- Required action: For this exercise, restate every line below word for word and drop the images.

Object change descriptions
------

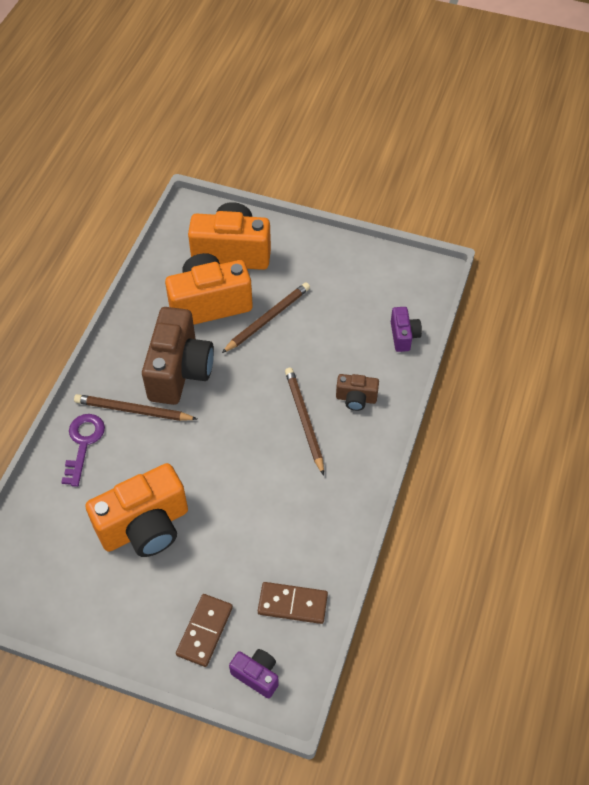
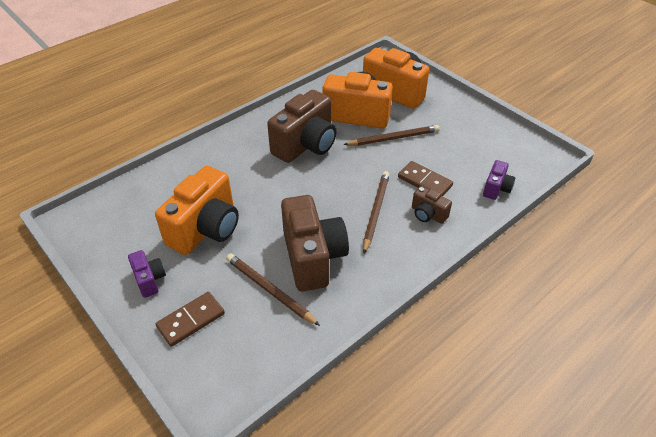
camera: 30 degrees right, 10 degrees down
(83, 443) = (207, 160): purple key -> none
(133, 410) = (255, 155): brown pencil -> brown pencil (269, 290)
(145, 526) = (206, 229): orange camera -> orange camera turned 60 degrees counterclockwise
(257, 675) = (204, 375): purple camera -> purple camera (149, 280)
(276, 503) = (313, 257): none -> brown camera
(292, 604) = (272, 336): brown domino -> brown domino (424, 181)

------

- Exercise response:
camera: 30 degrees right, 10 degrees down
(83, 443) = (207, 160): purple key -> none
(133, 410) = (255, 155): brown pencil -> brown pencil (269, 290)
(145, 526) = (206, 229): orange camera -> orange camera turned 60 degrees counterclockwise
(257, 675) = (204, 375): purple camera -> purple camera (149, 280)
(276, 503) = (313, 257): none -> brown camera
(292, 604) = (272, 336): brown domino -> brown domino (424, 181)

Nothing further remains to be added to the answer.